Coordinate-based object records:
········

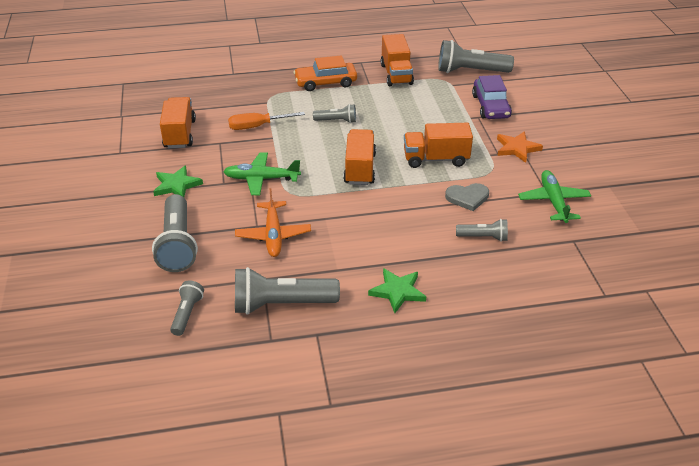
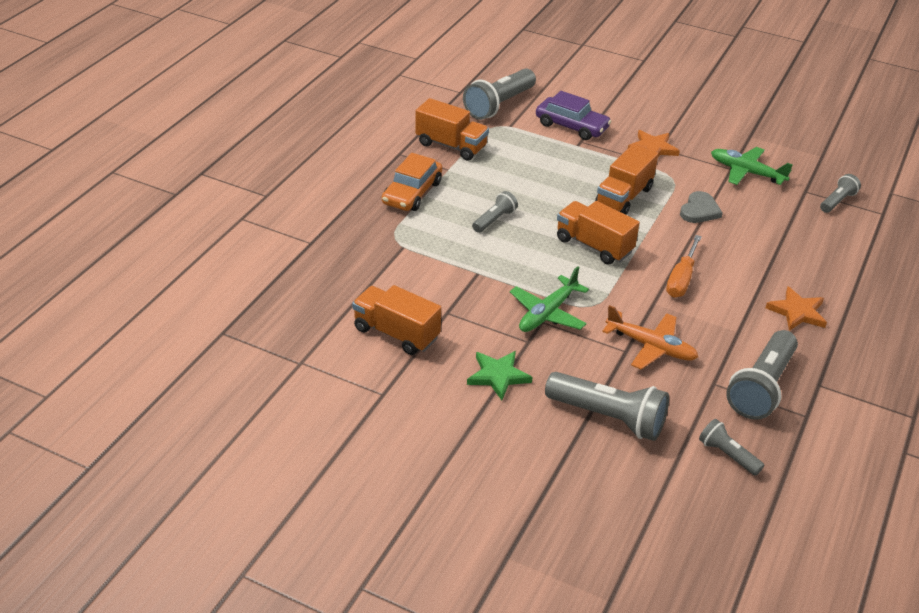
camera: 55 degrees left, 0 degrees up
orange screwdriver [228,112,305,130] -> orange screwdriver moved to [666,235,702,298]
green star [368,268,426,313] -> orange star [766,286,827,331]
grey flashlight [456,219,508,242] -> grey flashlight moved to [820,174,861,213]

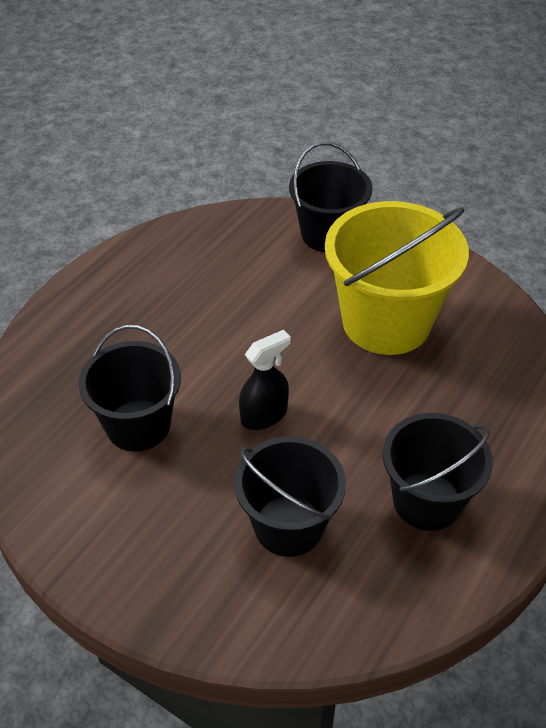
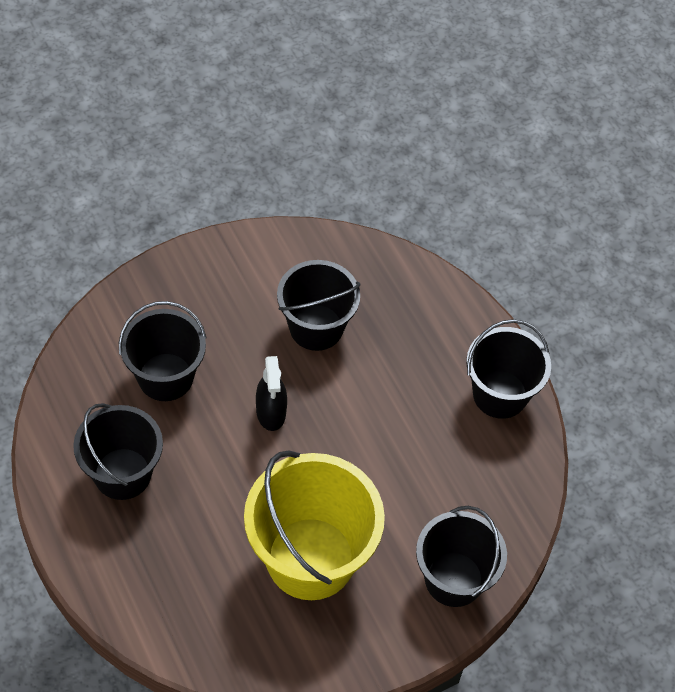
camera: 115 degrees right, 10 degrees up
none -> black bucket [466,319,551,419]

········

§ **Task directions**
The answer must be the exact lines from the line with "green star [368,268,426,313]" to the final line of the data, both ends included, with no pictures.

§ **Finished exercise**
green star [368,268,426,313] -> orange star [766,286,827,331]
grey flashlight [456,219,508,242] -> grey flashlight moved to [820,174,861,213]

camera: 115 degrees right, 10 degrees up
none -> black bucket [466,319,551,419]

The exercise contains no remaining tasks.